Before-and-after change records:
....
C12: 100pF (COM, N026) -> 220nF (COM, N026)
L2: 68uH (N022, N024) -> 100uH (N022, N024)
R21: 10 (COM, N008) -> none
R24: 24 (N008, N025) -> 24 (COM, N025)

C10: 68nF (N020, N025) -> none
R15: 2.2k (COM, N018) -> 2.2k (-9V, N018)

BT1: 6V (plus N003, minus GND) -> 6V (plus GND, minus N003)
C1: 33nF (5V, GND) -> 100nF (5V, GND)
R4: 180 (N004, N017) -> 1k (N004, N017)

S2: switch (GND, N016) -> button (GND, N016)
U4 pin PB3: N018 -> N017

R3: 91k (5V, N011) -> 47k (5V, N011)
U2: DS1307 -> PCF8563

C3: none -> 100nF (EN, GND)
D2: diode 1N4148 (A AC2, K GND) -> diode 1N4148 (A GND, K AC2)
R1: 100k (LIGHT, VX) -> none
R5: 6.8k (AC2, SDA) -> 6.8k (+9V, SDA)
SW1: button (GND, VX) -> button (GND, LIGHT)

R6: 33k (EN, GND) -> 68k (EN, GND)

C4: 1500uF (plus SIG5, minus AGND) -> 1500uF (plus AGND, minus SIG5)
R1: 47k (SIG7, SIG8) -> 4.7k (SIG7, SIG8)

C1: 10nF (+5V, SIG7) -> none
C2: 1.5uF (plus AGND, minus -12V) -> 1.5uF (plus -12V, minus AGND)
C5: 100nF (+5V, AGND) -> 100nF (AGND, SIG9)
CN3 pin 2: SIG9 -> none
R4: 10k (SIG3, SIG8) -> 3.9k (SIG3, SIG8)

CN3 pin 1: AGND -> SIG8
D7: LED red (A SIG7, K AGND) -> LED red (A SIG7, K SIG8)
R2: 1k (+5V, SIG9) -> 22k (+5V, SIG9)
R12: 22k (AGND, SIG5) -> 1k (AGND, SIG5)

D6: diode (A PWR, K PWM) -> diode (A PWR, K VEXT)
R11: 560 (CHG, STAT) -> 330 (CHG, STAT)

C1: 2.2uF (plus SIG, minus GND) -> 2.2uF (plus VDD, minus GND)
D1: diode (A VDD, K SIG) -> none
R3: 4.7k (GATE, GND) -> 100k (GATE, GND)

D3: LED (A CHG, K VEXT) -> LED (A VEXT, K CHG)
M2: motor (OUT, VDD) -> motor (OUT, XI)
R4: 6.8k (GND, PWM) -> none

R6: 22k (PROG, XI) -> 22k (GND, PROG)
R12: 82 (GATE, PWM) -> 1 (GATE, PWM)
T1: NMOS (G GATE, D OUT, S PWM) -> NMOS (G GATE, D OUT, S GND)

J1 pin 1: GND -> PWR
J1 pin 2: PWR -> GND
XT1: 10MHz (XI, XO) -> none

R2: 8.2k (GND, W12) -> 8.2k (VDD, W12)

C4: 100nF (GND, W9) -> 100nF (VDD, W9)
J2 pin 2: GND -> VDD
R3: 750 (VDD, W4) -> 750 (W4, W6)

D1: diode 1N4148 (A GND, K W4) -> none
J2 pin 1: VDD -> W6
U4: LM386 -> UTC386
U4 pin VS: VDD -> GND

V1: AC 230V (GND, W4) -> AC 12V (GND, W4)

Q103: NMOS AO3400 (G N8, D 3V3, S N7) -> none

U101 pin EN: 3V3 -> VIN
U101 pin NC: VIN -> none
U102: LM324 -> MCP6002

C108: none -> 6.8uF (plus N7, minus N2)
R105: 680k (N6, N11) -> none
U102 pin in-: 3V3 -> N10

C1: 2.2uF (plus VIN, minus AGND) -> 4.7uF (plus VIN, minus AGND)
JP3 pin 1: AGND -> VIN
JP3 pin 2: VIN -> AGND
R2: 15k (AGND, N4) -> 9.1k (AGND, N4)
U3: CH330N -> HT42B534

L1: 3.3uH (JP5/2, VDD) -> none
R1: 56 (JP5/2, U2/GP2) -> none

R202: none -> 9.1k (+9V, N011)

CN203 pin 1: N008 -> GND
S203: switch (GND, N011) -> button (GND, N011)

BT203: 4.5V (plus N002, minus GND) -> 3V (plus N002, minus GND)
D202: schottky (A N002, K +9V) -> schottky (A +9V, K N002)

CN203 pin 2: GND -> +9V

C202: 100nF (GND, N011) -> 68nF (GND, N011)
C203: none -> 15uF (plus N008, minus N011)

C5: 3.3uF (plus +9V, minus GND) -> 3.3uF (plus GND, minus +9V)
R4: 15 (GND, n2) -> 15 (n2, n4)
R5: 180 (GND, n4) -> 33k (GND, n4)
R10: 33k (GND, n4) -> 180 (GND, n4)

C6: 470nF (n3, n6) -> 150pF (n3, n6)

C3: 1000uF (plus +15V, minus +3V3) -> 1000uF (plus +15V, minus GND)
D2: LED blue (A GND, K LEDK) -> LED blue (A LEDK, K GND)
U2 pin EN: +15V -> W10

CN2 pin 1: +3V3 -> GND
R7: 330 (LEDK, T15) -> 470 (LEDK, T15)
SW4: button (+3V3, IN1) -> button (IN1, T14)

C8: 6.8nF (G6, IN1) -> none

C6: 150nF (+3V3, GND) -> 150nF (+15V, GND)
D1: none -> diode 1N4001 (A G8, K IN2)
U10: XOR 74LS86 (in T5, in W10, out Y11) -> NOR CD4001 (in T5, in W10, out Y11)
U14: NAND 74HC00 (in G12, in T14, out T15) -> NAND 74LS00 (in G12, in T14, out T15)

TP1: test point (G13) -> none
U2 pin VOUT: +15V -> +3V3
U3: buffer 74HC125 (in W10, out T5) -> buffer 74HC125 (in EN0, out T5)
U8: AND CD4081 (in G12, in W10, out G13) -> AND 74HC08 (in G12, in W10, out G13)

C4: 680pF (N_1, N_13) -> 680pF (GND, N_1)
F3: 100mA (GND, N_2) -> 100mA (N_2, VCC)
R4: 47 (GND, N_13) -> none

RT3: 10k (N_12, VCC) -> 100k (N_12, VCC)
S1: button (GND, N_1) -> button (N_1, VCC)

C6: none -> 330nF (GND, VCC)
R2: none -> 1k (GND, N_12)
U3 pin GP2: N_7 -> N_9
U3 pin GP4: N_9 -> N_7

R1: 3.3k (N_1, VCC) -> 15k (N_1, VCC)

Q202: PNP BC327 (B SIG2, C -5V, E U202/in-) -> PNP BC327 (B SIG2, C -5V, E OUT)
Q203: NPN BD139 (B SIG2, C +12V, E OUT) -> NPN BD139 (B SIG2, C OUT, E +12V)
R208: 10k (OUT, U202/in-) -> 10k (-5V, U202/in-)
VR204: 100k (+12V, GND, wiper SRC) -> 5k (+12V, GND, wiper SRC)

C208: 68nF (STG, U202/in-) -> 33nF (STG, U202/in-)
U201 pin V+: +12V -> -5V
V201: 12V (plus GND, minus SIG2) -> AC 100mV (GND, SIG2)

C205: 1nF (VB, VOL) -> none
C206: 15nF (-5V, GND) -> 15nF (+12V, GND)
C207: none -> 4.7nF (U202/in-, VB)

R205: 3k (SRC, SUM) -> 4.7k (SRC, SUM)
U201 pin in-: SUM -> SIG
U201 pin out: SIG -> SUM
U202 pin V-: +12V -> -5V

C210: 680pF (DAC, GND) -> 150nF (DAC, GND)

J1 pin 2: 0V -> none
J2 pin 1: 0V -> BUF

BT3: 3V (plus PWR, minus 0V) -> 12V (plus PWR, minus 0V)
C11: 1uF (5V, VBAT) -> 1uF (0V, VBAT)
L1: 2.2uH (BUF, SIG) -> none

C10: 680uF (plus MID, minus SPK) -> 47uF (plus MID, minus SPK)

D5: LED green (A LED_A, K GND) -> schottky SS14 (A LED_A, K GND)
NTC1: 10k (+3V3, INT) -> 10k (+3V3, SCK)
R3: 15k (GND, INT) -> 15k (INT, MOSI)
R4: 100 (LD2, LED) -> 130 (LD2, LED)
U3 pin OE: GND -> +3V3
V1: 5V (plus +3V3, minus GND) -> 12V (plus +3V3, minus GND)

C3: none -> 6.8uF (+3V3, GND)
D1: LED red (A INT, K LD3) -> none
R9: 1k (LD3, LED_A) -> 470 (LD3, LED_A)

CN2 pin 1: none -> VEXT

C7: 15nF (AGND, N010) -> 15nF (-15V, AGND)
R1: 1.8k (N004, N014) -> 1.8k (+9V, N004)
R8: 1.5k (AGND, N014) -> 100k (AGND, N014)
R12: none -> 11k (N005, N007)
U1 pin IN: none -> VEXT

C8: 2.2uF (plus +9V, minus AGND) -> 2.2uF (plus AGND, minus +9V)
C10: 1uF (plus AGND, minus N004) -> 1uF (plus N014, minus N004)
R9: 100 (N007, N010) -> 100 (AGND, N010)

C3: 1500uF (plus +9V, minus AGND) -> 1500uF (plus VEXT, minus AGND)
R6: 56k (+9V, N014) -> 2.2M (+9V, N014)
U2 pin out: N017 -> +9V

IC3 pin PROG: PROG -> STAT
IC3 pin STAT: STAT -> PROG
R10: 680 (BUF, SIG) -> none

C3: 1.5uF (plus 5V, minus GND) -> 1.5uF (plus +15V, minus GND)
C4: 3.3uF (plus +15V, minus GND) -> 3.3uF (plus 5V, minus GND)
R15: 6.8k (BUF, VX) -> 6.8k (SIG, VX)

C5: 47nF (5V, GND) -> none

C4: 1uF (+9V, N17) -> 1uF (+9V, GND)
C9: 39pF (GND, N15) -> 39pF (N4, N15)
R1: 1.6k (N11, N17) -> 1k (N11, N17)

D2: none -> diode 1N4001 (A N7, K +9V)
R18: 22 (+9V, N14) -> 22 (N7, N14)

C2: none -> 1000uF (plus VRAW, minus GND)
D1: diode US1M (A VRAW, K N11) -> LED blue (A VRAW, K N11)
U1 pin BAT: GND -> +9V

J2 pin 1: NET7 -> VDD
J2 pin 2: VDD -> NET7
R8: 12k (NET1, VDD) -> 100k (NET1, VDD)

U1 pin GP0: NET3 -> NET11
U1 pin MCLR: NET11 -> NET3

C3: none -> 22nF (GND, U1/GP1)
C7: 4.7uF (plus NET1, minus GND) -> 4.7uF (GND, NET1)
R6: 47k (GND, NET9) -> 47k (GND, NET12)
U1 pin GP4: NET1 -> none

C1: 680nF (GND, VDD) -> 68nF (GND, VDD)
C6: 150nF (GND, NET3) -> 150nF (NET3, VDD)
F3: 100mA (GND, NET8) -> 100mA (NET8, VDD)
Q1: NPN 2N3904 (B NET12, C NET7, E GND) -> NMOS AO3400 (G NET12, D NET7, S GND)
....
### [EXERCISE DIRECTIONS]
The response should be the lines from the one containing "C5: 47nF (5V, GND) -> none" through the last line of the data, set down exactly and with no other line.

### [TASK RESPONSE]
C5: 47nF (5V, GND) -> none

C4: 1uF (+9V, N17) -> 1uF (+9V, GND)
C9: 39pF (GND, N15) -> 39pF (N4, N15)
R1: 1.6k (N11, N17) -> 1k (N11, N17)

D2: none -> diode 1N4001 (A N7, K +9V)
R18: 22 (+9V, N14) -> 22 (N7, N14)

C2: none -> 1000uF (plus VRAW, minus GND)
D1: diode US1M (A VRAW, K N11) -> LED blue (A VRAW, K N11)
U1 pin BAT: GND -> +9V

J2 pin 1: NET7 -> VDD
J2 pin 2: VDD -> NET7
R8: 12k (NET1, VDD) -> 100k (NET1, VDD)

U1 pin GP0: NET3 -> NET11
U1 pin MCLR: NET11 -> NET3

C3: none -> 22nF (GND, U1/GP1)
C7: 4.7uF (plus NET1, minus GND) -> 4.7uF (GND, NET1)
R6: 47k (GND, NET9) -> 47k (GND, NET12)
U1 pin GP4: NET1 -> none

C1: 680nF (GND, VDD) -> 68nF (GND, VDD)
C6: 150nF (GND, NET3) -> 150nF (NET3, VDD)
F3: 100mA (GND, NET8) -> 100mA (NET8, VDD)
Q1: NPN 2N3904 (B NET12, C NET7, E GND) -> NMOS AO3400 (G NET12, D NET7, S GND)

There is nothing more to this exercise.